▶ [TASK TO COMPLETE]
State the count of lines below featuring the word "plus", and write nothing further.

▶ [SUPPLIED RECORDS]
:::
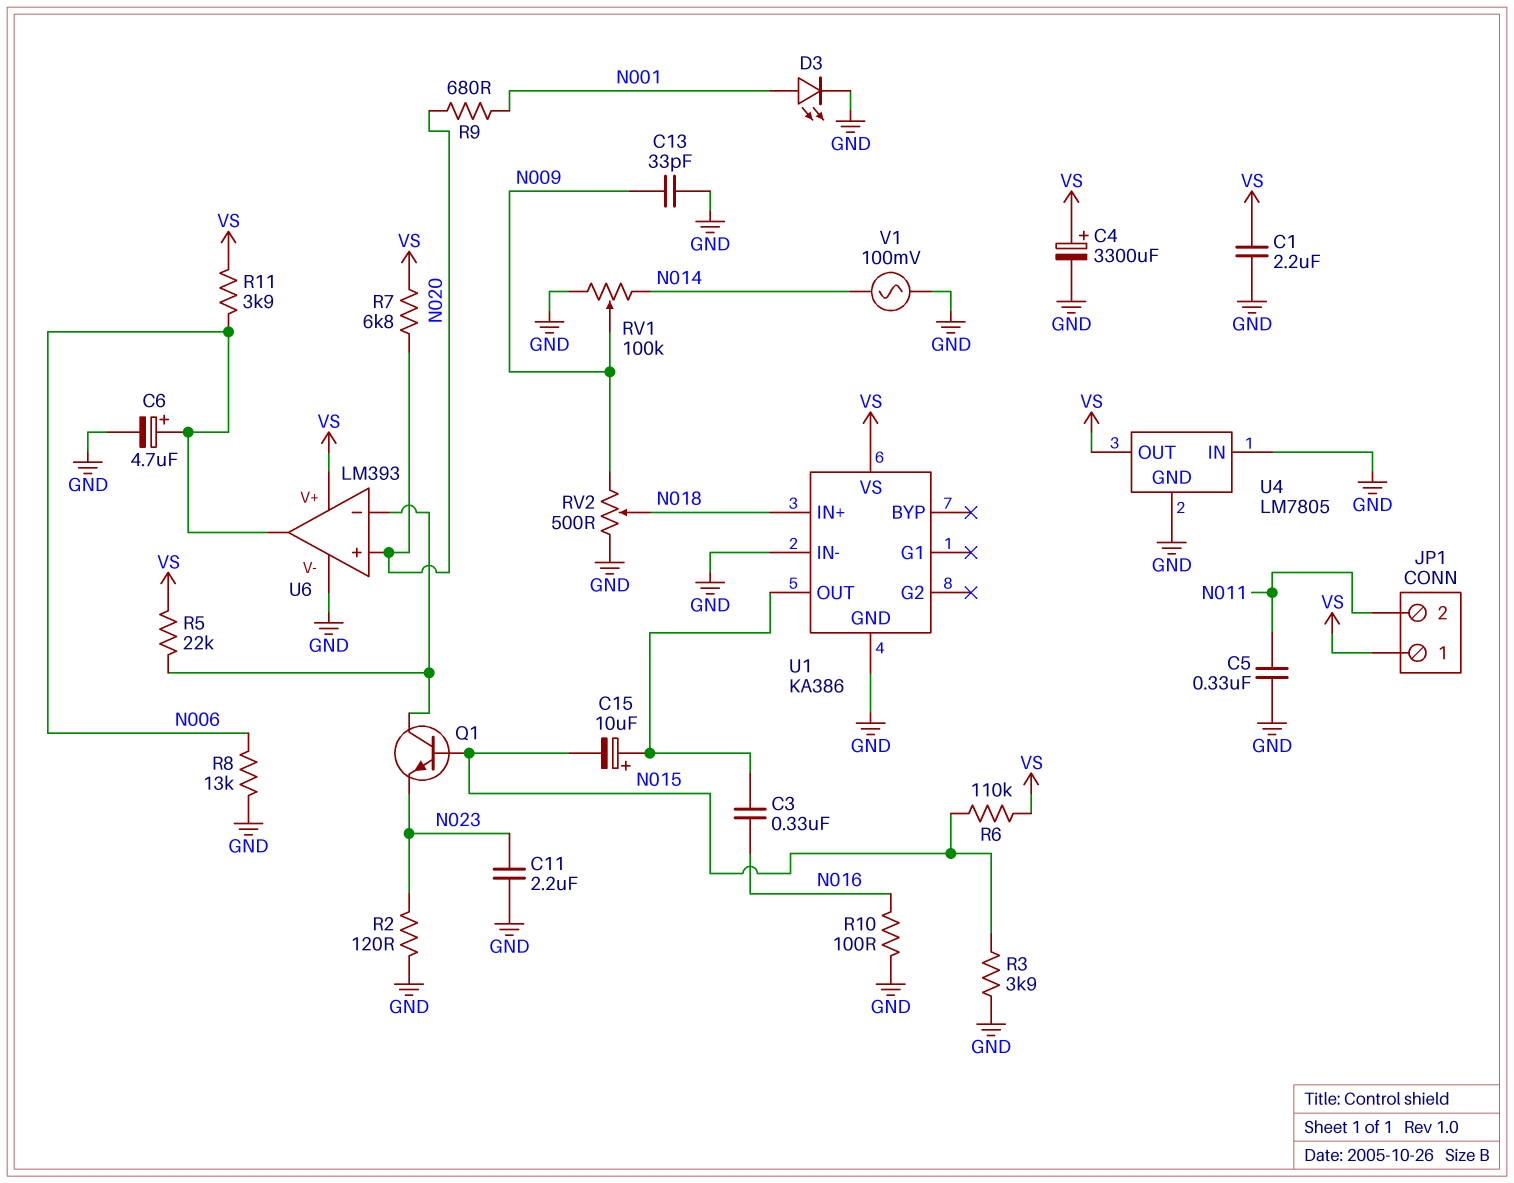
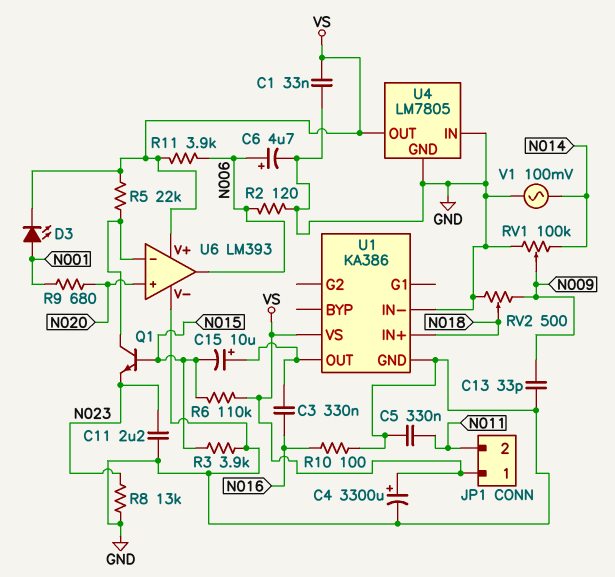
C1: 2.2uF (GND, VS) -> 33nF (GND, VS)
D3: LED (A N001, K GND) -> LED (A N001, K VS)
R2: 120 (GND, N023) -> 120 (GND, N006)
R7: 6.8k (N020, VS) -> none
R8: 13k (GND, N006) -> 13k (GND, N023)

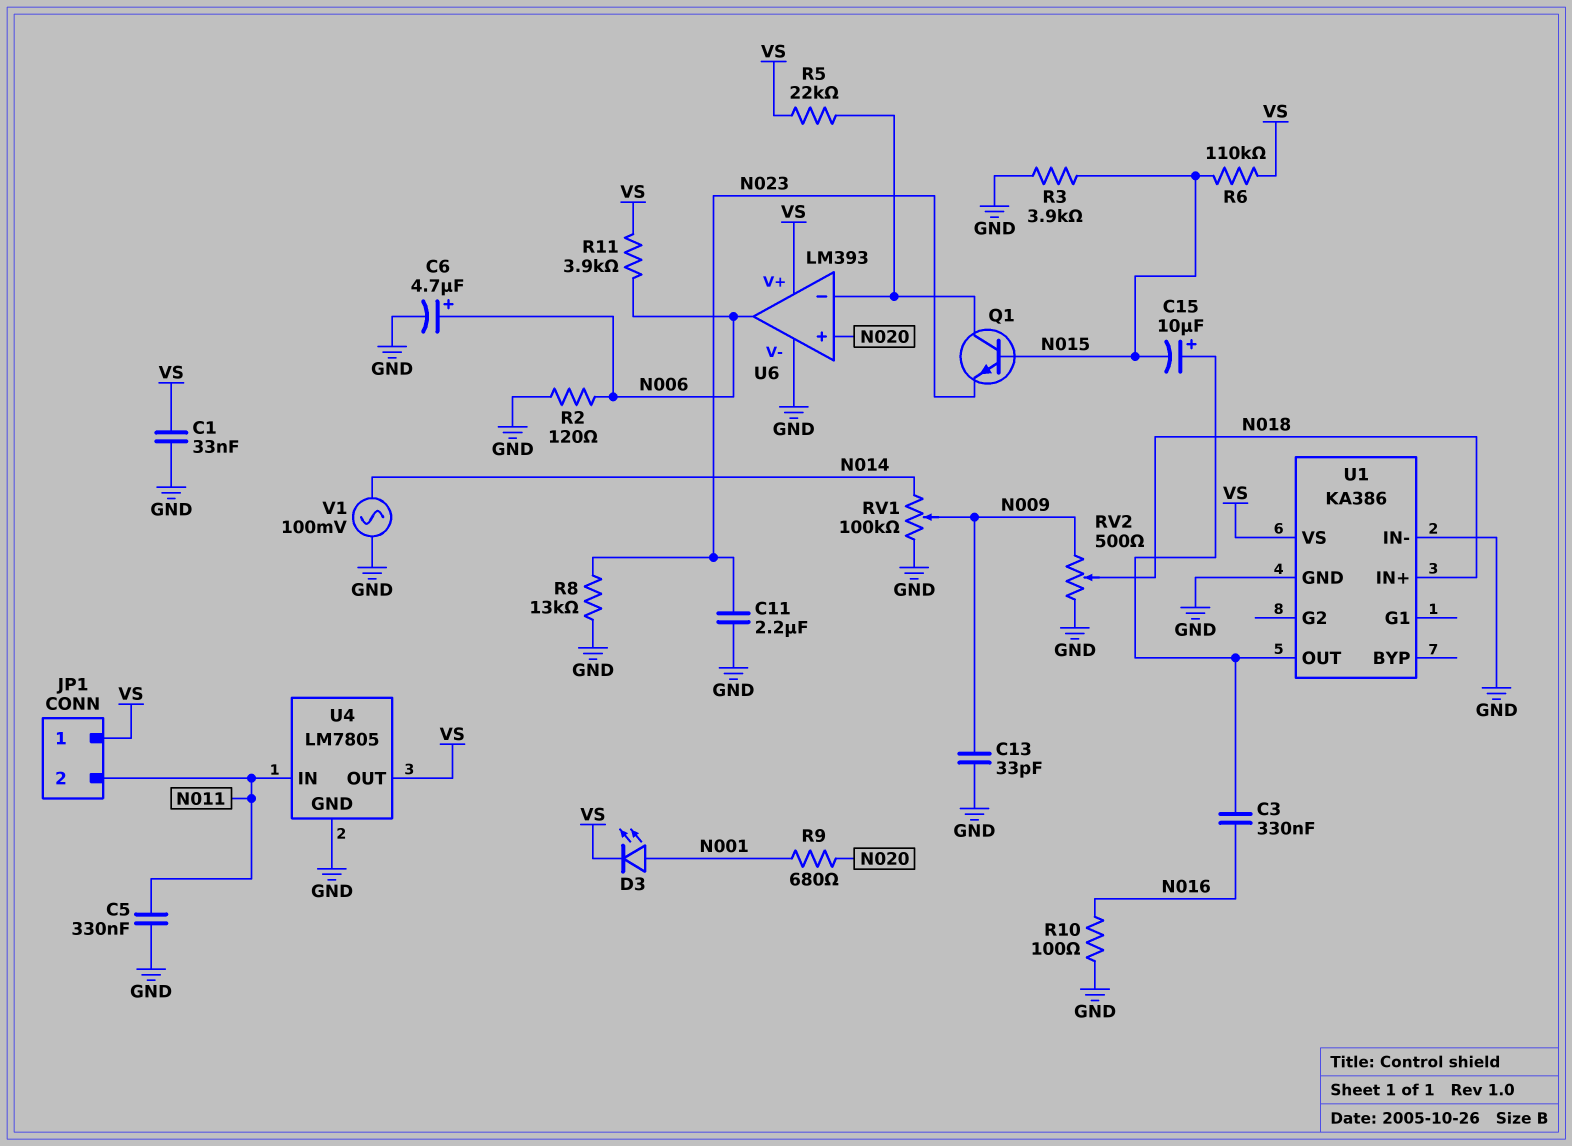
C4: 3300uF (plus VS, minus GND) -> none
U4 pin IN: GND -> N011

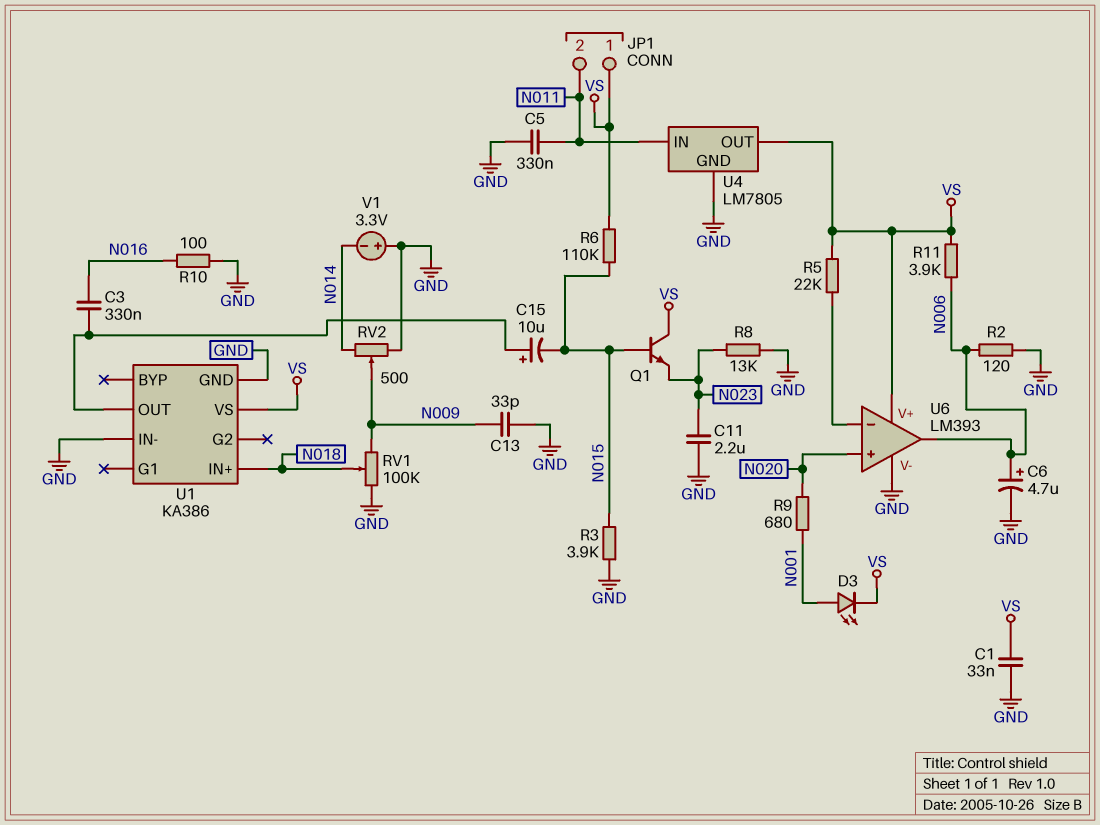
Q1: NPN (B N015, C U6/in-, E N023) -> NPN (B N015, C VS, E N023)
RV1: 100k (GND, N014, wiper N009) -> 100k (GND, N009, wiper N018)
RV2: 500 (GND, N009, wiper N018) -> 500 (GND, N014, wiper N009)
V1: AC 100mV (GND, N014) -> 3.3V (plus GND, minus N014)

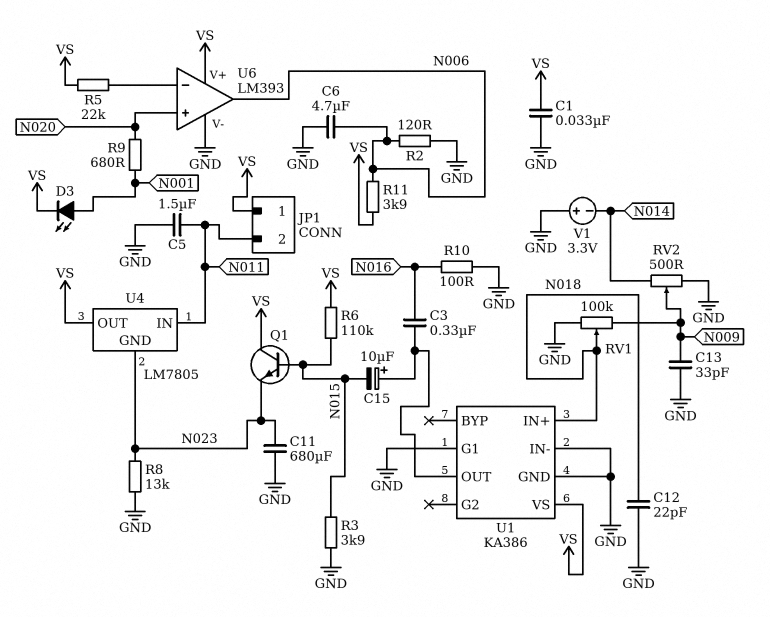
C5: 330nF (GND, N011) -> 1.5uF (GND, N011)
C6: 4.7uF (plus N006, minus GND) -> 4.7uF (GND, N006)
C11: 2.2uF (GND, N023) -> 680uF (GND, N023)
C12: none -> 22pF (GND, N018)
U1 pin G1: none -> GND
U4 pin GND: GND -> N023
:::
▶ [RESULT]
3